### EXERCISE INSTRUCTIONS
Scan the entries that follow and give only the number of lines containing "trapezoid".

Coordinate change listings:
= = = =

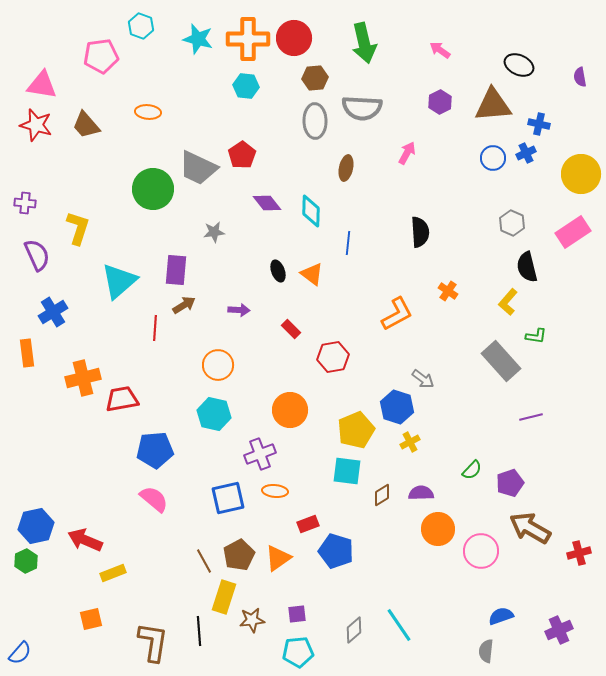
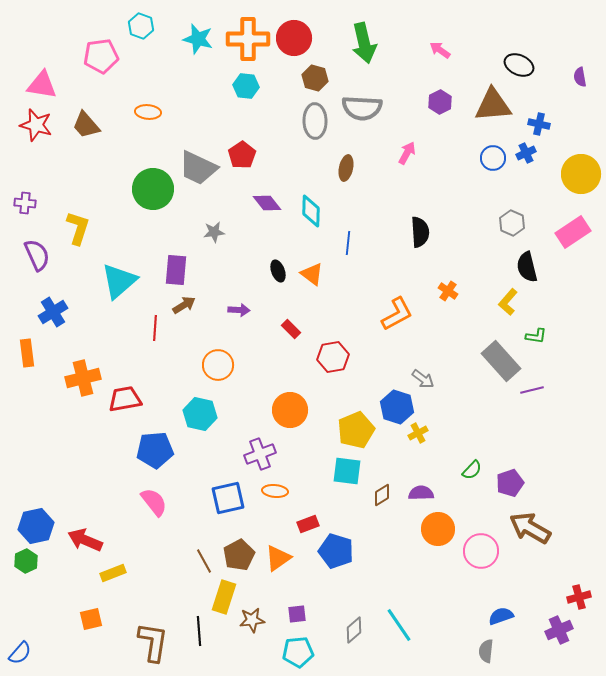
brown hexagon at (315, 78): rotated 20 degrees clockwise
red trapezoid at (122, 399): moved 3 px right
cyan hexagon at (214, 414): moved 14 px left
purple line at (531, 417): moved 1 px right, 27 px up
yellow cross at (410, 442): moved 8 px right, 9 px up
pink semicircle at (154, 499): moved 3 px down; rotated 12 degrees clockwise
red cross at (579, 553): moved 44 px down
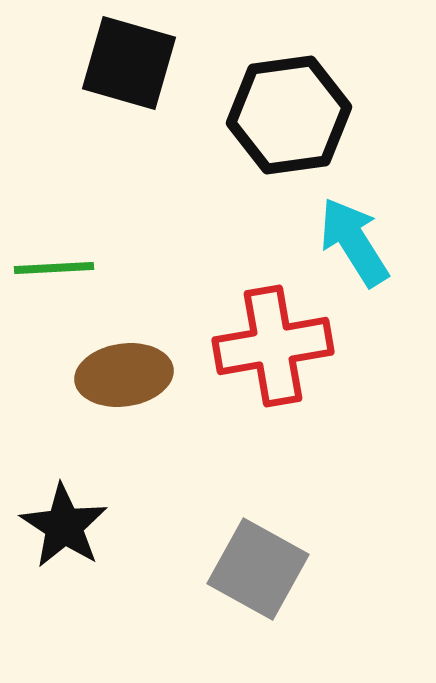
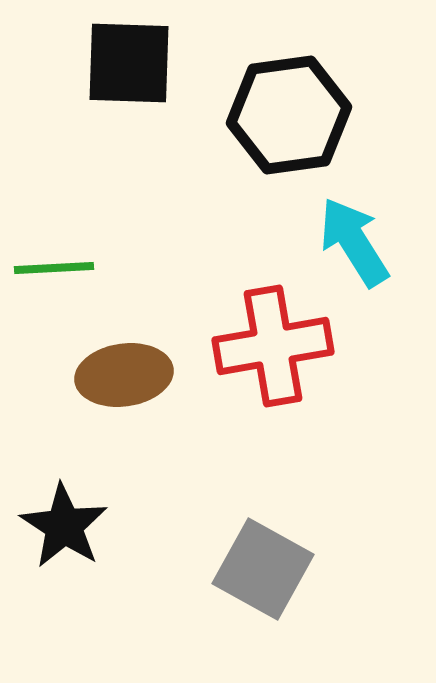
black square: rotated 14 degrees counterclockwise
gray square: moved 5 px right
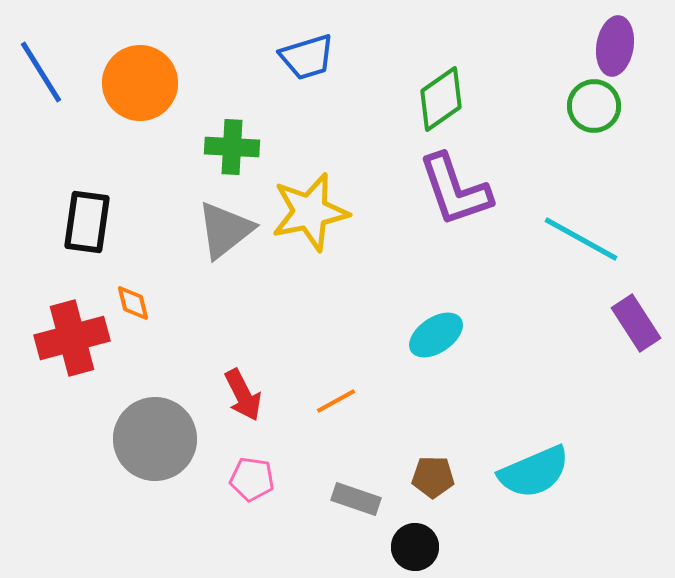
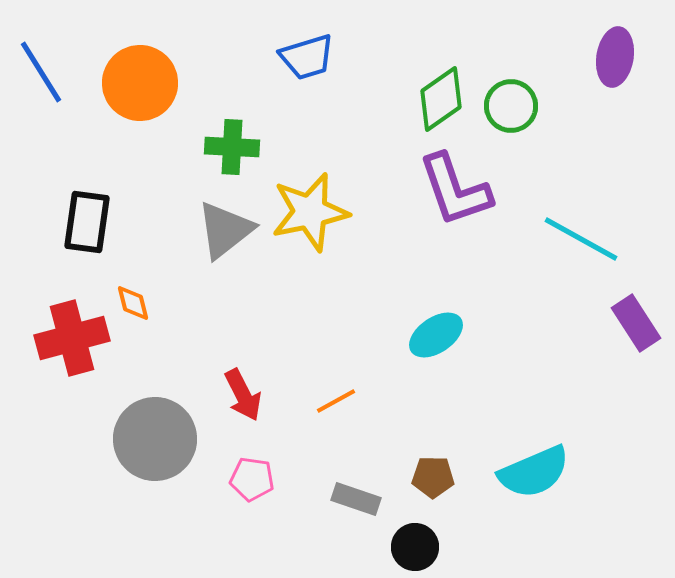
purple ellipse: moved 11 px down
green circle: moved 83 px left
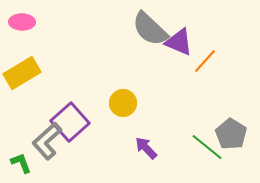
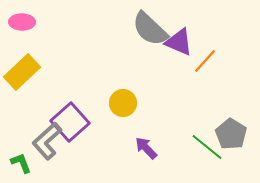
yellow rectangle: moved 1 px up; rotated 12 degrees counterclockwise
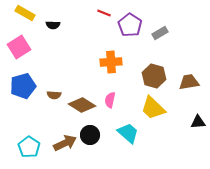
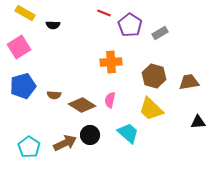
yellow trapezoid: moved 2 px left, 1 px down
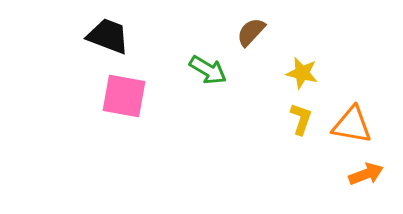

= = = =

### TASK OUTPUT
2